> _GIVEN RECORDS_:

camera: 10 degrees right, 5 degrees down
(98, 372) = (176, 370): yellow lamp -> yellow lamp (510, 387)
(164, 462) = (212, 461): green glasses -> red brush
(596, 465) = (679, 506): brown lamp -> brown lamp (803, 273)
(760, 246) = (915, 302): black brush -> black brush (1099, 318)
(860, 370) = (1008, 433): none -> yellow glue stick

--

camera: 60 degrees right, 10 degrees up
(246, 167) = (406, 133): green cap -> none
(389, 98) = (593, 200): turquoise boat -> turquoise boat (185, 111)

==

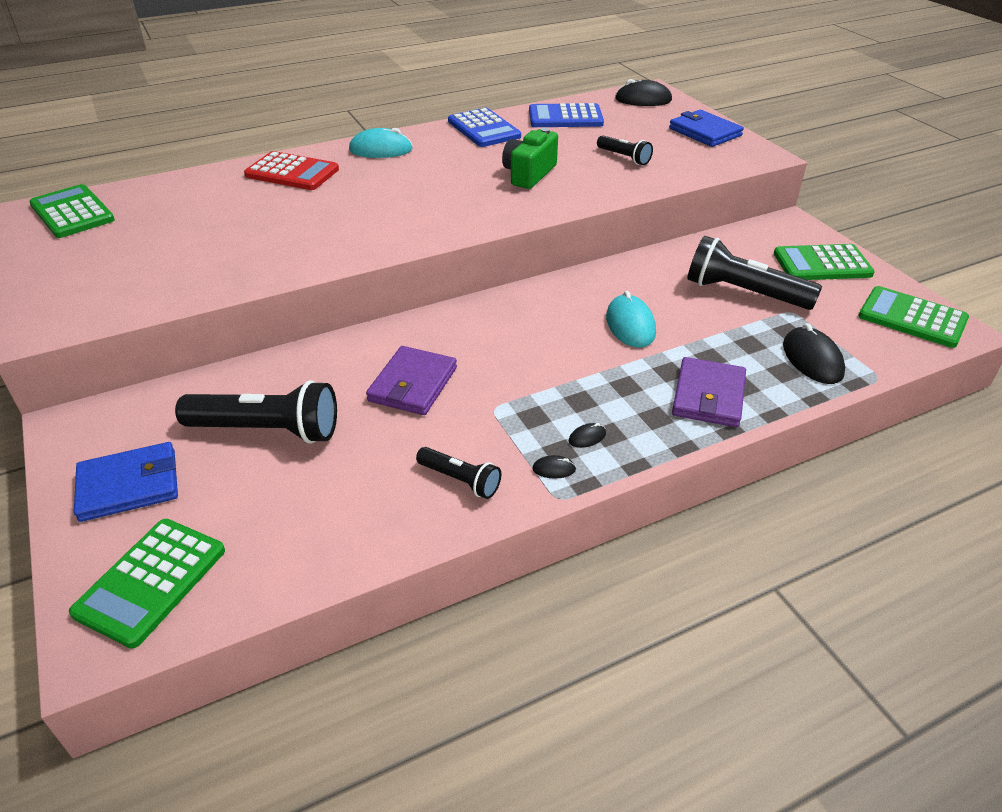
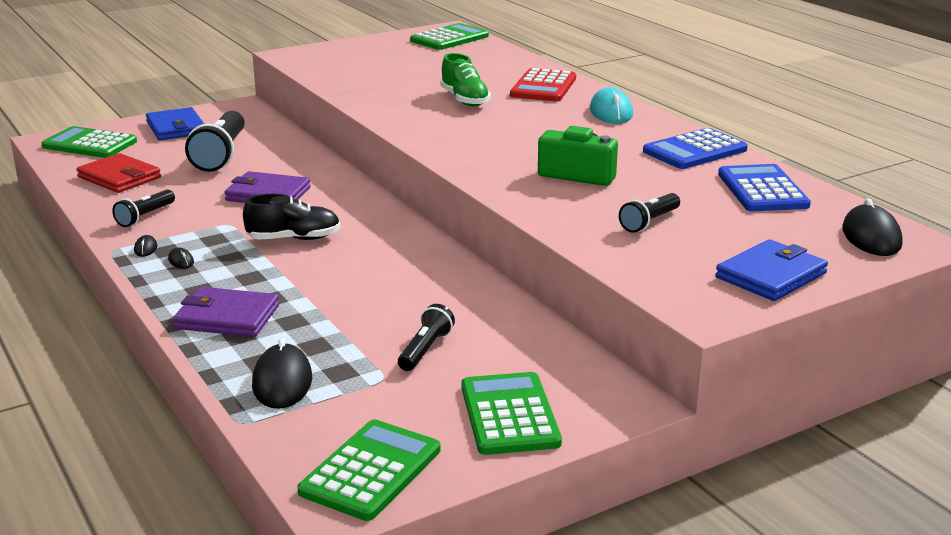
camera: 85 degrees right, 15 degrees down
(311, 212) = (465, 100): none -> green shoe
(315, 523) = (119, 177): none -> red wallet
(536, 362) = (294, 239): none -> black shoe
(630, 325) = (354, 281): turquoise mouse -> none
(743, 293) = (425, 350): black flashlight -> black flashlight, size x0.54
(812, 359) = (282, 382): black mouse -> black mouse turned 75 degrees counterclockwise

> _EXERCISE DESCRIPTION_:
From the records above, transcribe exactly the run of lines that opens with the line holding "camera: 60 degrees right, 10 degrees up" and closes with the line holding "(389, 98) = (593, 200): turquoise", both included.

> _ANSWER SECTION_:
camera: 60 degrees right, 10 degrees up
(246, 167) = (406, 133): green cap -> none
(389, 98) = (593, 200): turquoise boat -> turquoise boat (185, 111)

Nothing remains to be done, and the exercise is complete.